--- Available data Enclosed Below ---
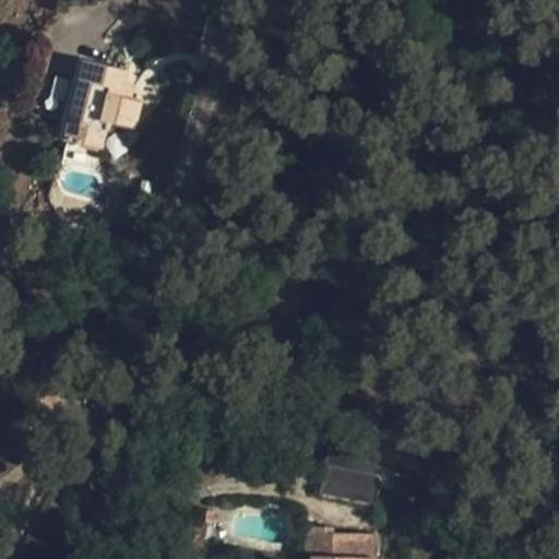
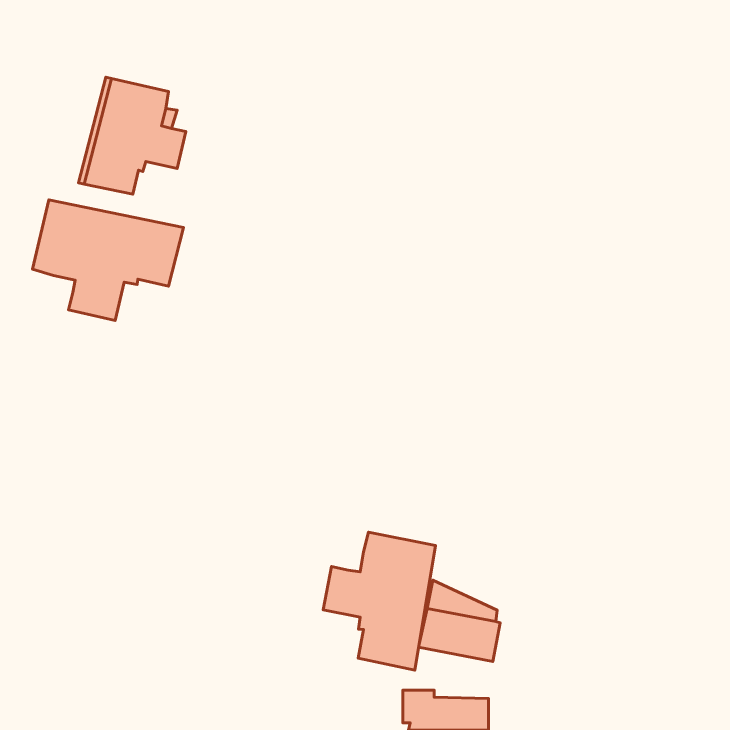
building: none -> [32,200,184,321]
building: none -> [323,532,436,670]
--- End of Enclosed Available data ---
--- Available data Enclosed Below ---
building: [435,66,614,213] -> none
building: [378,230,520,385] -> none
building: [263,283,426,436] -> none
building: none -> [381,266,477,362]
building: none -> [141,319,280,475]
--- End of Enclosed Available data ---
> What is required
Set down, unchanged, only those lines above that fall between the line with "building: none -> [32,200,184,321]" and the line with "building: none -> [323,532,436,670]", the two end lines included.

> Exercise answer
building: none -> [32,200,184,321]
building: none -> [323,532,436,670]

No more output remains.